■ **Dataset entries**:
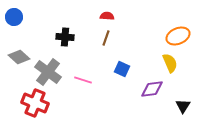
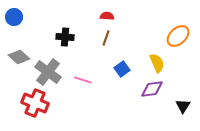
orange ellipse: rotated 20 degrees counterclockwise
yellow semicircle: moved 13 px left
blue square: rotated 28 degrees clockwise
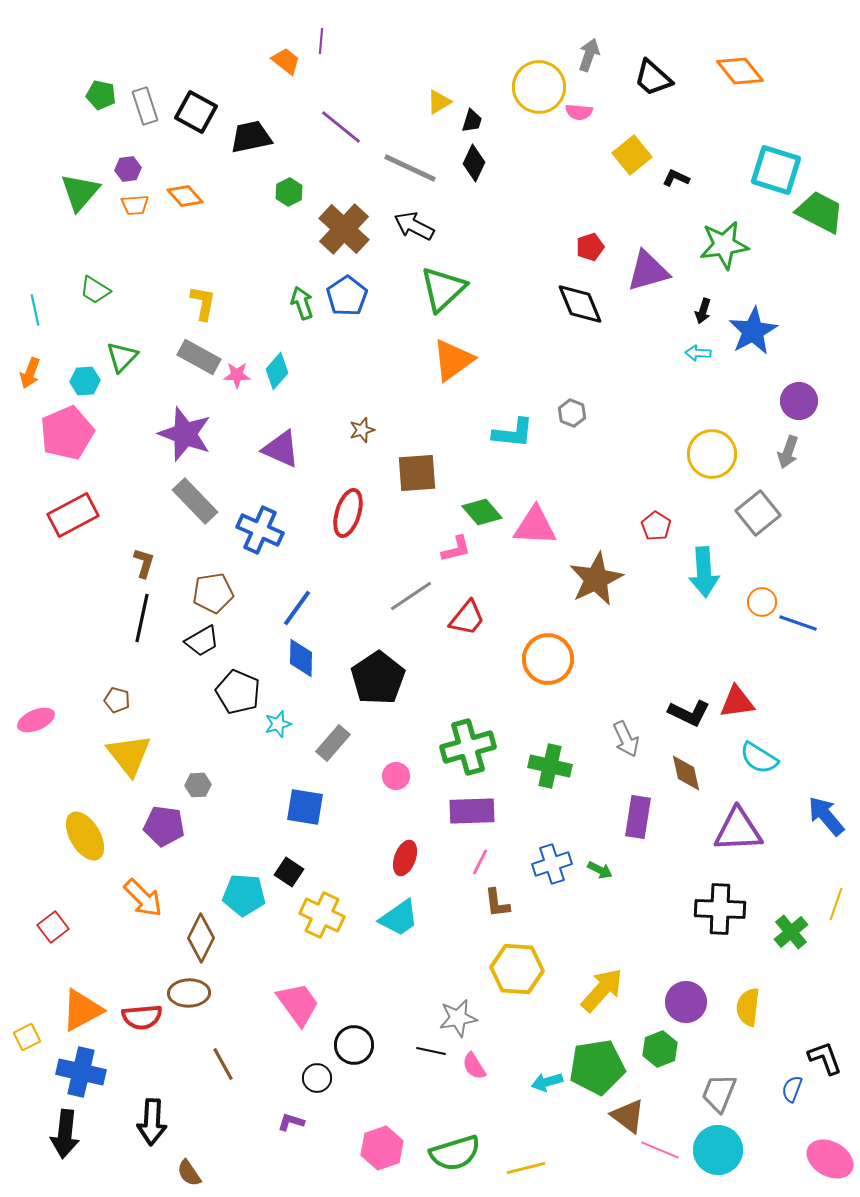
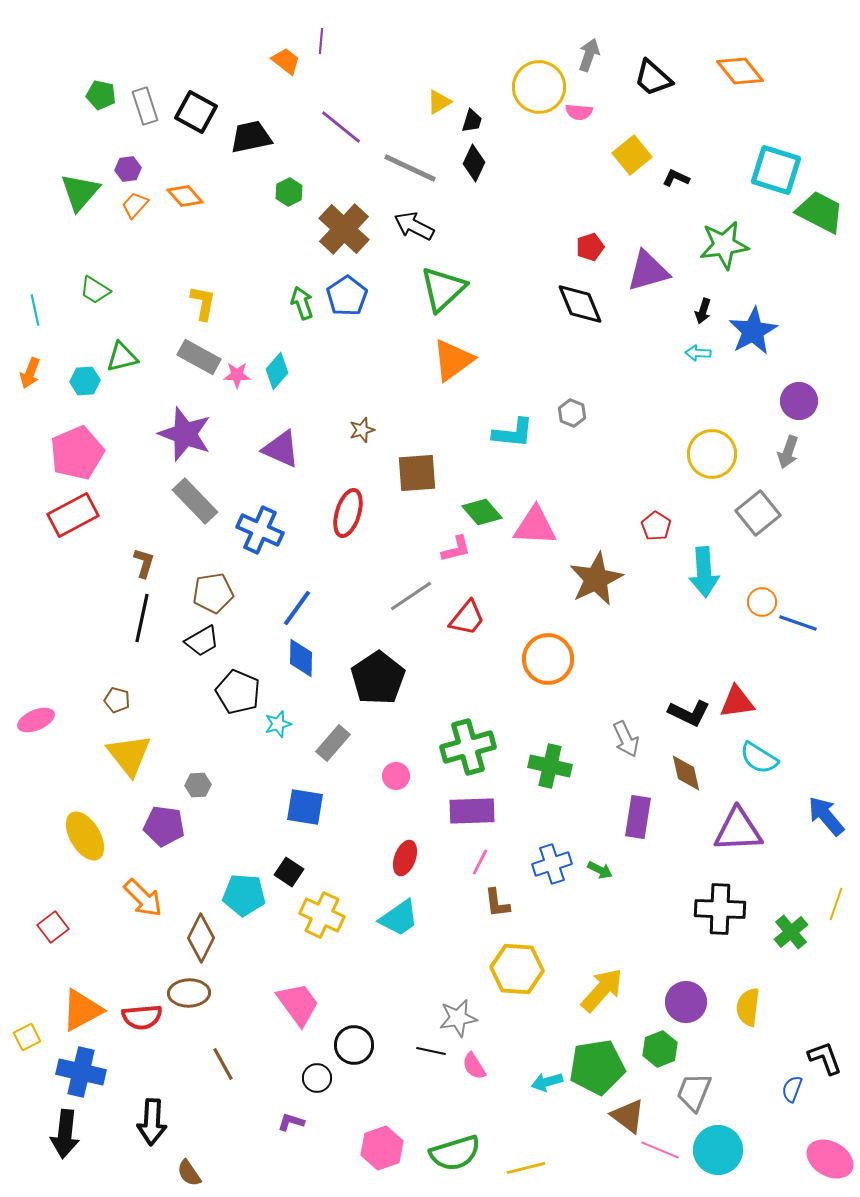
orange trapezoid at (135, 205): rotated 136 degrees clockwise
green triangle at (122, 357): rotated 32 degrees clockwise
pink pentagon at (67, 433): moved 10 px right, 20 px down
gray trapezoid at (719, 1093): moved 25 px left, 1 px up
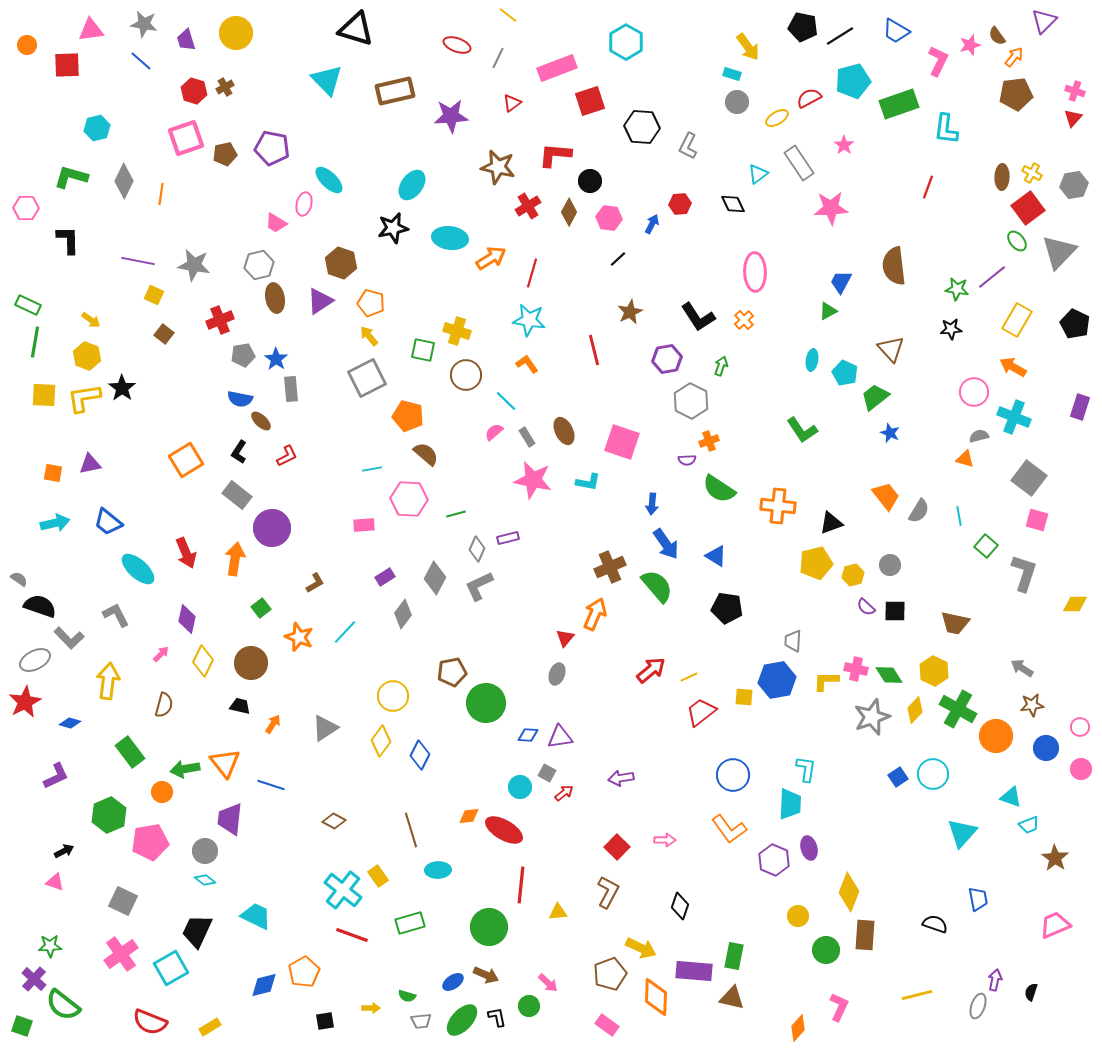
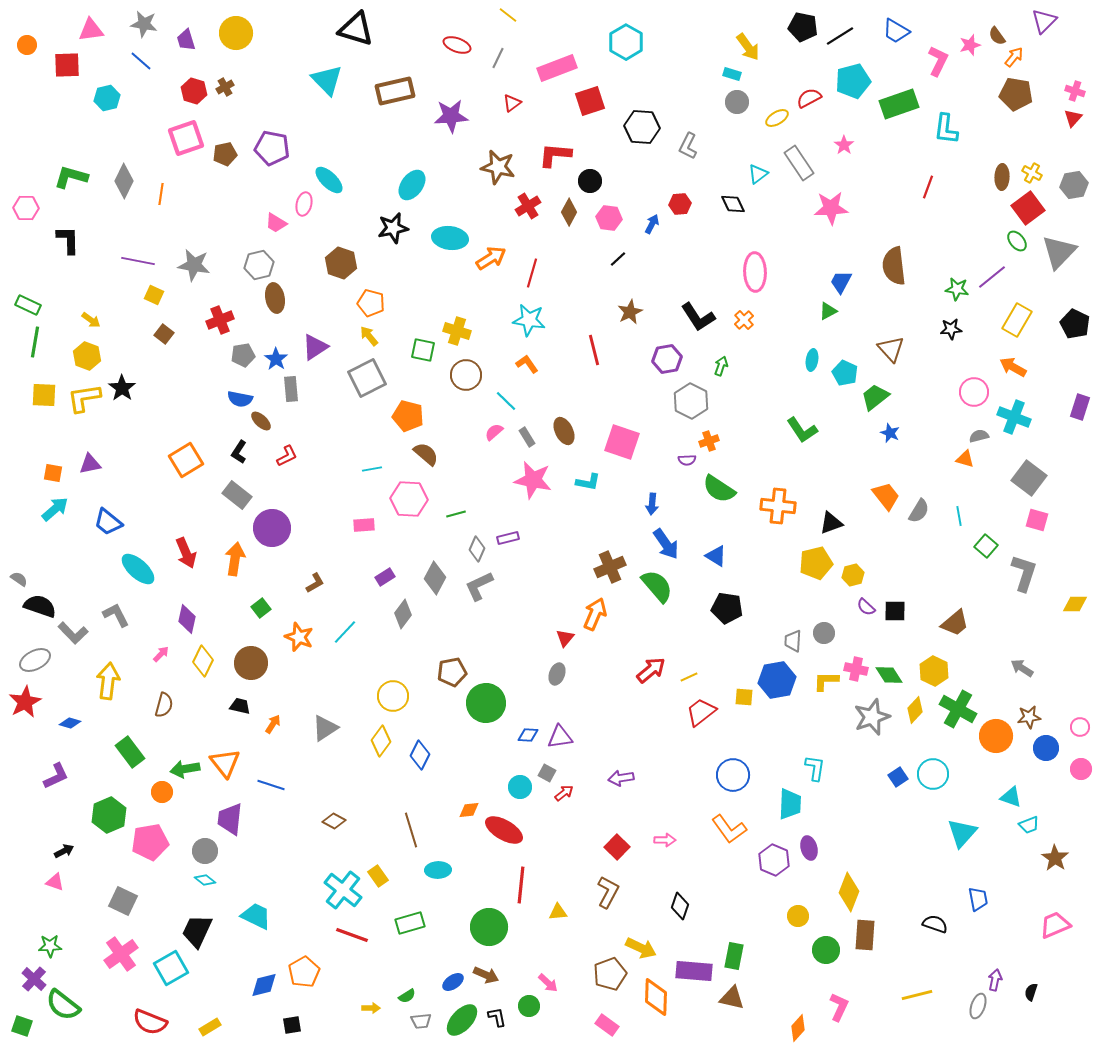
brown pentagon at (1016, 94): rotated 16 degrees clockwise
cyan hexagon at (97, 128): moved 10 px right, 30 px up
purple triangle at (320, 301): moved 5 px left, 46 px down
cyan arrow at (55, 523): moved 14 px up; rotated 28 degrees counterclockwise
gray circle at (890, 565): moved 66 px left, 68 px down
brown trapezoid at (955, 623): rotated 52 degrees counterclockwise
gray L-shape at (69, 638): moved 4 px right, 5 px up
brown star at (1032, 705): moved 3 px left, 12 px down
cyan L-shape at (806, 769): moved 9 px right, 1 px up
orange diamond at (469, 816): moved 6 px up
green semicircle at (407, 996): rotated 48 degrees counterclockwise
black square at (325, 1021): moved 33 px left, 4 px down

■ **Instructions to follow**:
Each line of the data should be quoted exactly, with pictures left out.

■ **Output**:
orange ellipse: rotated 20 degrees counterclockwise
yellow semicircle: moved 13 px left
blue square: rotated 28 degrees clockwise
orange trapezoid at (135, 205): rotated 136 degrees clockwise
green triangle at (122, 357): rotated 32 degrees clockwise
pink pentagon at (67, 433): moved 10 px right, 20 px down
gray trapezoid at (719, 1093): moved 25 px left, 1 px up
brown pentagon at (1016, 94): rotated 16 degrees clockwise
cyan hexagon at (97, 128): moved 10 px right, 30 px up
purple triangle at (320, 301): moved 5 px left, 46 px down
cyan arrow at (55, 523): moved 14 px up; rotated 28 degrees counterclockwise
gray circle at (890, 565): moved 66 px left, 68 px down
brown trapezoid at (955, 623): rotated 52 degrees counterclockwise
gray L-shape at (69, 638): moved 4 px right, 5 px up
brown star at (1032, 705): moved 3 px left, 12 px down
cyan L-shape at (806, 769): moved 9 px right, 1 px up
orange diamond at (469, 816): moved 6 px up
green semicircle at (407, 996): rotated 48 degrees counterclockwise
black square at (325, 1021): moved 33 px left, 4 px down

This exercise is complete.